§ **TASK PROMPT**
Reprint the whole of the data exactly.

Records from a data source
>>
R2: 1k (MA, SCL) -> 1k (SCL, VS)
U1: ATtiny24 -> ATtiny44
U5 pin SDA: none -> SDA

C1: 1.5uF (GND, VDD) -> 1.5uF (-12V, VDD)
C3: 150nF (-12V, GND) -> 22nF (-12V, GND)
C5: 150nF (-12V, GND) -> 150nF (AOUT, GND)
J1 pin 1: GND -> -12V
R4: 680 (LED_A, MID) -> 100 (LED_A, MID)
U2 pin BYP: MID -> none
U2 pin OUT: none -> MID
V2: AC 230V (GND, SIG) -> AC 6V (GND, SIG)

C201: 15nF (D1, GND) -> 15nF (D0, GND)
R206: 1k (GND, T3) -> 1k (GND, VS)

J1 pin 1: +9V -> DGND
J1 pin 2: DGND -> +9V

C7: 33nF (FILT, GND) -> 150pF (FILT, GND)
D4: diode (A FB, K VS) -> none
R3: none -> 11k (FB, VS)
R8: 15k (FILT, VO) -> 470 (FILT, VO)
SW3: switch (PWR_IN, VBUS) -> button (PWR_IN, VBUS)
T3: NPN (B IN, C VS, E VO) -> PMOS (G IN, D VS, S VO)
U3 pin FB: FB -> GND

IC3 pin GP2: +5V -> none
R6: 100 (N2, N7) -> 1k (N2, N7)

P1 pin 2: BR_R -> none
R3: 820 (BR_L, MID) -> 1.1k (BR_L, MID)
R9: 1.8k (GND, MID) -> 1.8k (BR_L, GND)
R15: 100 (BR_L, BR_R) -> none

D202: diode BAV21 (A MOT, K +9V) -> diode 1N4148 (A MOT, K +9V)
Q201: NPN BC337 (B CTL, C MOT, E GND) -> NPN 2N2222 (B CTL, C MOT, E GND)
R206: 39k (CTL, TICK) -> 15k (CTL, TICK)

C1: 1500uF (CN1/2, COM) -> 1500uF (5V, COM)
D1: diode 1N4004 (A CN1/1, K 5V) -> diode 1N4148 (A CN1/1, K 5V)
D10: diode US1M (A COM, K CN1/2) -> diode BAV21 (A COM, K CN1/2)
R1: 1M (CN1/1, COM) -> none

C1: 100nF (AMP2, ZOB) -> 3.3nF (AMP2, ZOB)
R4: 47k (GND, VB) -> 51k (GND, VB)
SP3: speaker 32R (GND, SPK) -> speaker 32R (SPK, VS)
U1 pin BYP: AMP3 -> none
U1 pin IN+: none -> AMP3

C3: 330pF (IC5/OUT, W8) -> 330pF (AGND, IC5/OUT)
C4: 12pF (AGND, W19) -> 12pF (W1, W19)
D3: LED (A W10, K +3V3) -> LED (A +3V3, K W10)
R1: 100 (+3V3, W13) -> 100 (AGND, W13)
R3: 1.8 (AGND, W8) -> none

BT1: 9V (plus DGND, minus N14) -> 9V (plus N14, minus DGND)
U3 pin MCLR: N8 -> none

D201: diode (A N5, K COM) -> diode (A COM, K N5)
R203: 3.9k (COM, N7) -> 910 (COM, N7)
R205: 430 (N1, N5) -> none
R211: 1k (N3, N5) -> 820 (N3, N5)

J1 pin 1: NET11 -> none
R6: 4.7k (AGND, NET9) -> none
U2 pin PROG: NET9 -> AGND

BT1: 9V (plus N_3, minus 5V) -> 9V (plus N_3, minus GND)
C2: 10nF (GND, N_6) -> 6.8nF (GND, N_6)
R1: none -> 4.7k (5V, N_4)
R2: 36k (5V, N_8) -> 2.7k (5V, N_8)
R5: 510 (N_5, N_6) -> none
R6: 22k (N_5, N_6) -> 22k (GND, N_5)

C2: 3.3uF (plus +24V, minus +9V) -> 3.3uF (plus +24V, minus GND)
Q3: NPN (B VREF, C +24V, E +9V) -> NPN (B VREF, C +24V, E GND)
<<
§ **SOLVED EXERCISE**
R2: 1k (MA, SCL) -> 1k (SCL, VS)
U1: ATtiny24 -> ATtiny44
U5 pin SDA: none -> SDA

C1: 1.5uF (GND, VDD) -> 1.5uF (-12V, VDD)
C3: 150nF (-12V, GND) -> 22nF (-12V, GND)
C5: 150nF (-12V, GND) -> 150nF (AOUT, GND)
J1 pin 1: GND -> -12V
R4: 680 (LED_A, MID) -> 100 (LED_A, MID)
U2 pin BYP: MID -> none
U2 pin OUT: none -> MID
V2: AC 230V (GND, SIG) -> AC 6V (GND, SIG)

C201: 15nF (D1, GND) -> 15nF (D0, GND)
R206: 1k (GND, T3) -> 1k (GND, VS)

J1 pin 1: +9V -> DGND
J1 pin 2: DGND -> +9V

C7: 33nF (FILT, GND) -> 150pF (FILT, GND)
D4: diode (A FB, K VS) -> none
R3: none -> 11k (FB, VS)
R8: 15k (FILT, VO) -> 470 (FILT, VO)
SW3: switch (PWR_IN, VBUS) -> button (PWR_IN, VBUS)
T3: NPN (B IN, C VS, E VO) -> PMOS (G IN, D VS, S VO)
U3 pin FB: FB -> GND

IC3 pin GP2: +5V -> none
R6: 100 (N2, N7) -> 1k (N2, N7)

P1 pin 2: BR_R -> none
R3: 820 (BR_L, MID) -> 1.1k (BR_L, MID)
R9: 1.8k (GND, MID) -> 1.8k (BR_L, GND)
R15: 100 (BR_L, BR_R) -> none

D202: diode BAV21 (A MOT, K +9V) -> diode 1N4148 (A MOT, K +9V)
Q201: NPN BC337 (B CTL, C MOT, E GND) -> NPN 2N2222 (B CTL, C MOT, E GND)
R206: 39k (CTL, TICK) -> 15k (CTL, TICK)

C1: 1500uF (CN1/2, COM) -> 1500uF (5V, COM)
D1: diode 1N4004 (A CN1/1, K 5V) -> diode 1N4148 (A CN1/1, K 5V)
D10: diode US1M (A COM, K CN1/2) -> diode BAV21 (A COM, K CN1/2)
R1: 1M (CN1/1, COM) -> none

C1: 100nF (AMP2, ZOB) -> 3.3nF (AMP2, ZOB)
R4: 47k (GND, VB) -> 51k (GND, VB)
SP3: speaker 32R (GND, SPK) -> speaker 32R (SPK, VS)
U1 pin BYP: AMP3 -> none
U1 pin IN+: none -> AMP3

C3: 330pF (IC5/OUT, W8) -> 330pF (AGND, IC5/OUT)
C4: 12pF (AGND, W19) -> 12pF (W1, W19)
D3: LED (A W10, K +3V3) -> LED (A +3V3, K W10)
R1: 100 (+3V3, W13) -> 100 (AGND, W13)
R3: 1.8 (AGND, W8) -> none

BT1: 9V (plus DGND, minus N14) -> 9V (plus N14, minus DGND)
U3 pin MCLR: N8 -> none

D201: diode (A N5, K COM) -> diode (A COM, K N5)
R203: 3.9k (COM, N7) -> 910 (COM, N7)
R205: 430 (N1, N5) -> none
R211: 1k (N3, N5) -> 820 (N3, N5)

J1 pin 1: NET11 -> none
R6: 4.7k (AGND, NET9) -> none
U2 pin PROG: NET9 -> AGND

BT1: 9V (plus N_3, minus 5V) -> 9V (plus N_3, minus GND)
C2: 10nF (GND, N_6) -> 6.8nF (GND, N_6)
R1: none -> 4.7k (5V, N_4)
R2: 36k (5V, N_8) -> 2.7k (5V, N_8)
R5: 510 (N_5, N_6) -> none
R6: 22k (N_5, N_6) -> 22k (GND, N_5)

C2: 3.3uF (plus +24V, minus +9V) -> 3.3uF (plus +24V, minus GND)
Q3: NPN (B VREF, C +24V, E +9V) -> NPN (B VREF, C +24V, E GND)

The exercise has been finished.